### Exercise goal
Except for the pictures, reproduce the records word for word.

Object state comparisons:
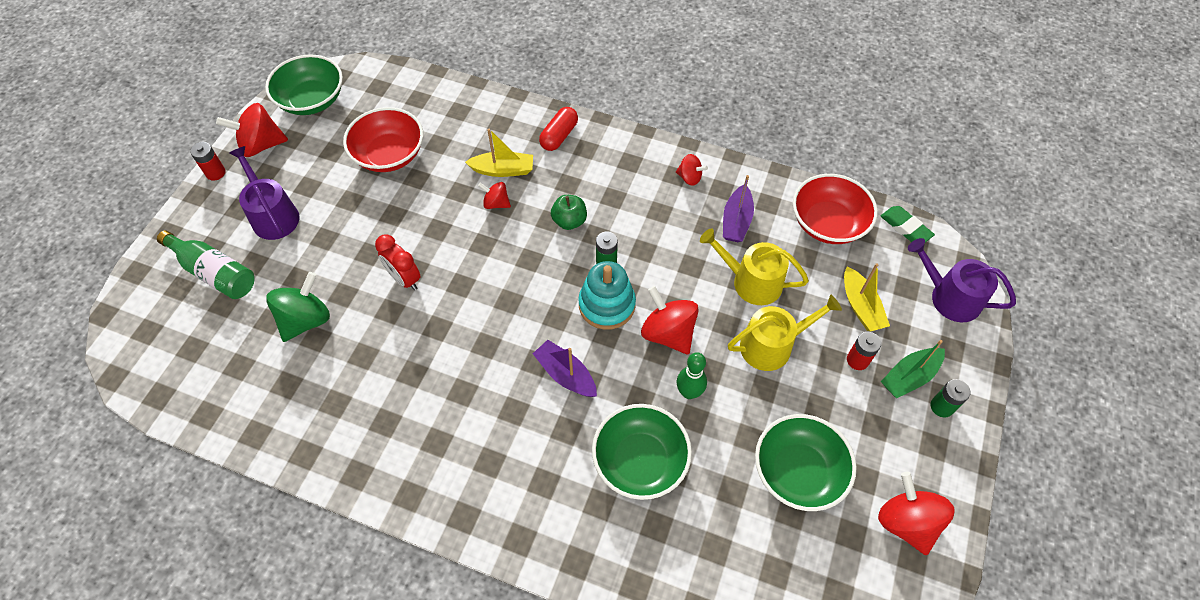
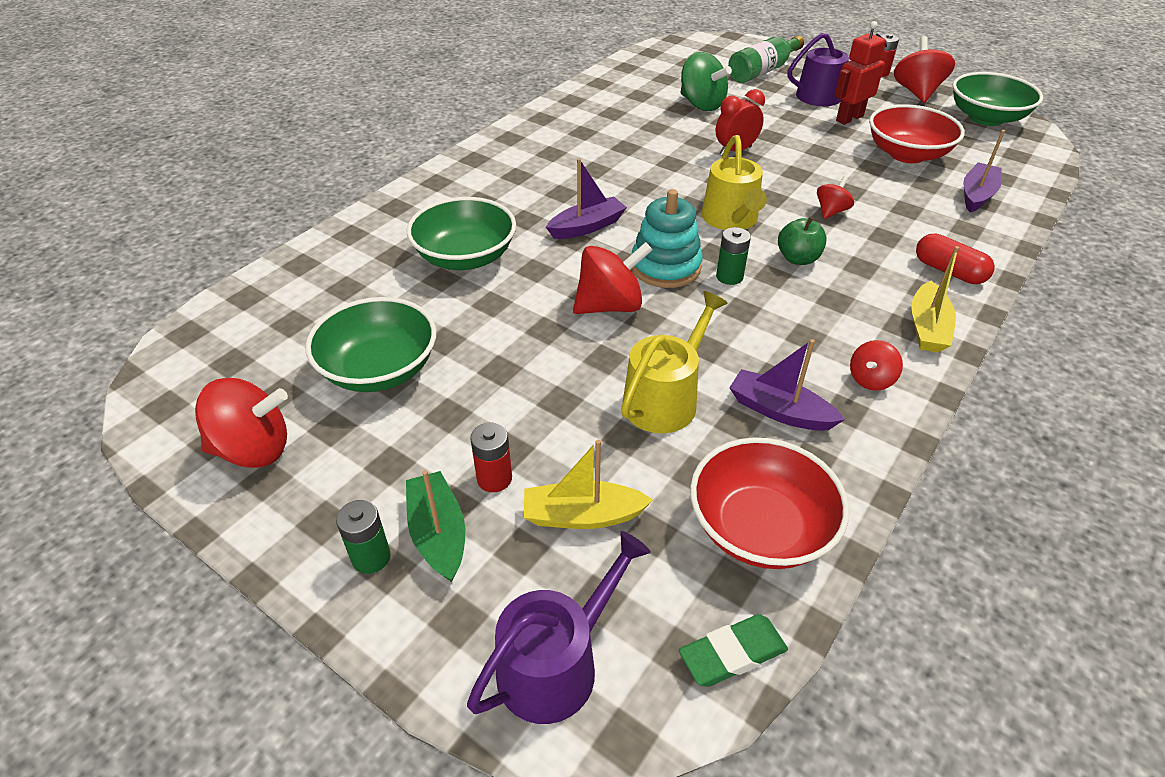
camera: 105 degrees right, 15 degrees down
(324, 195) = (849, 118): none -> red robot
(449, 115) = (977, 195): none -> purple boat
(503, 170) = (885, 222): yellow boat -> yellow boat (927, 328)
(689, 392) = (525, 306): green bowling pin -> none
(772, 345) = (556, 393): yellow watering can -> yellow watering can (731, 219)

### Task answer
camera: 105 degrees right, 15 degrees down
(324, 195) = (849, 118): none -> red robot
(449, 115) = (977, 195): none -> purple boat
(503, 170) = (885, 222): yellow boat -> yellow boat (927, 328)
(689, 392) = (525, 306): green bowling pin -> none
(772, 345) = (556, 393): yellow watering can -> yellow watering can (731, 219)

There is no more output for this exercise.